*** Opening Data under study ***

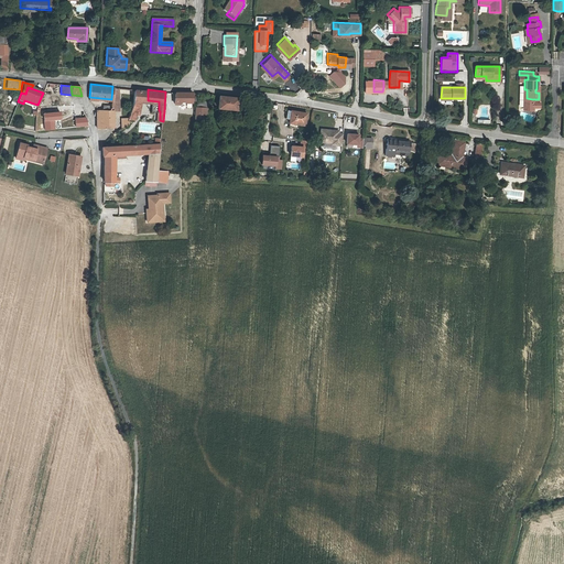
[(192,91),(182,91),(182,100),(186,100),(186,101),(192,101),(192,91)]
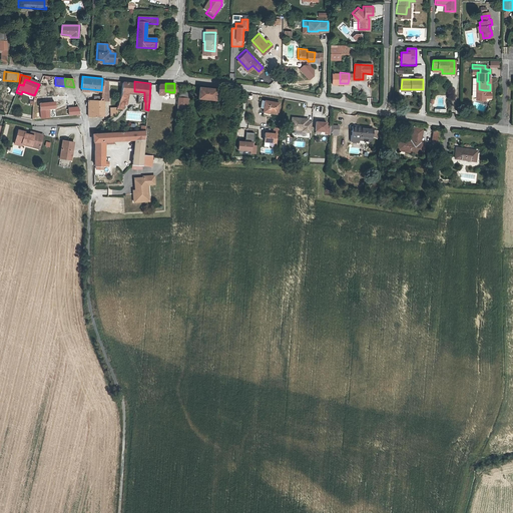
[(217,96),(217,85),(200,84),(200,95),(217,96)]
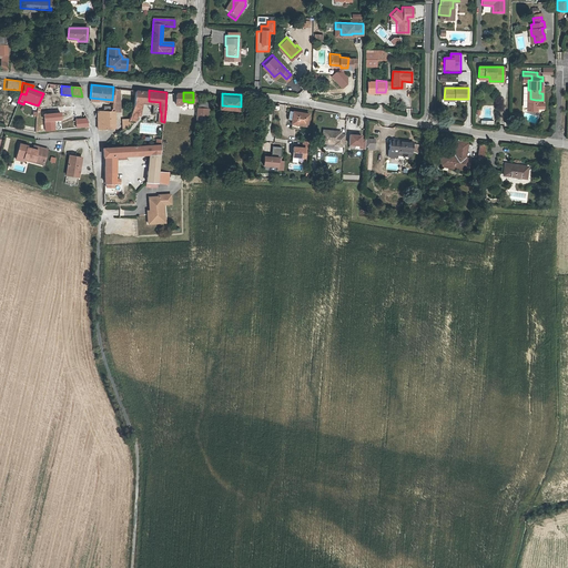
[(530,99),(527,99),(527,107),(529,109),(535,109),(537,107),(544,107),(544,102),(536,102),(536,100),(530,99)]
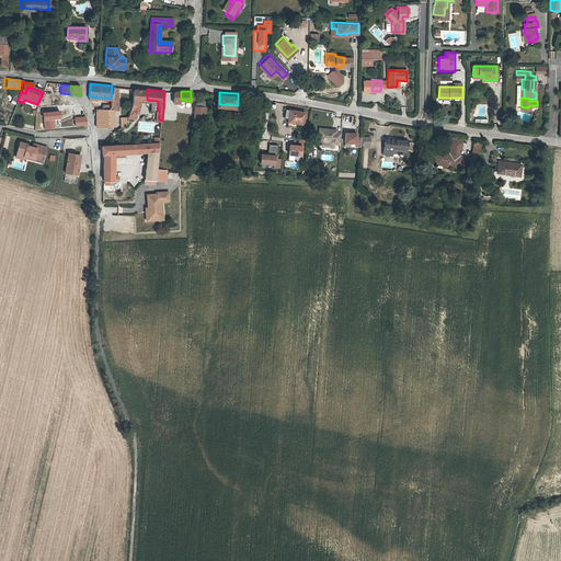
[(204,106),(204,114),(208,114),(209,100),(196,99),(195,106),(204,106)]
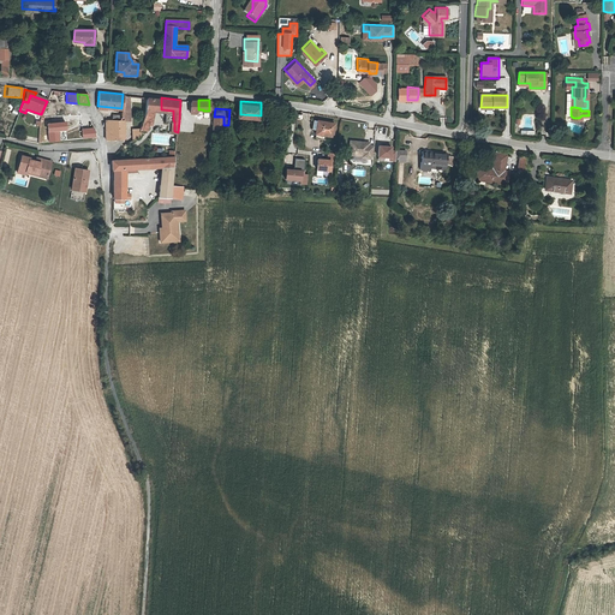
[(111,118),(107,118),(106,137),(124,138),(125,125),(132,126),(132,120),(120,119),(111,118)]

*** Closing Data under study ***

— Task statement —
Your job is to repeat every entry exactly, keeping all pictures out of the copy.

— Exercise output —
[(192,91),(182,91),(182,100),(186,100),(186,101),(192,101),(192,91)]
[(217,96),(217,85),(200,84),(200,95),(217,96)]
[(530,99),(527,99),(527,107),(529,109),(535,109),(537,107),(544,107),(544,102),(536,102),(536,100),(530,99)]
[(204,106),(204,114),(208,114),(209,100),(196,99),(195,106),(204,106)]
[(111,118),(107,118),(106,137),(124,138),(125,125),(132,126),(132,120),(120,119),(111,118)]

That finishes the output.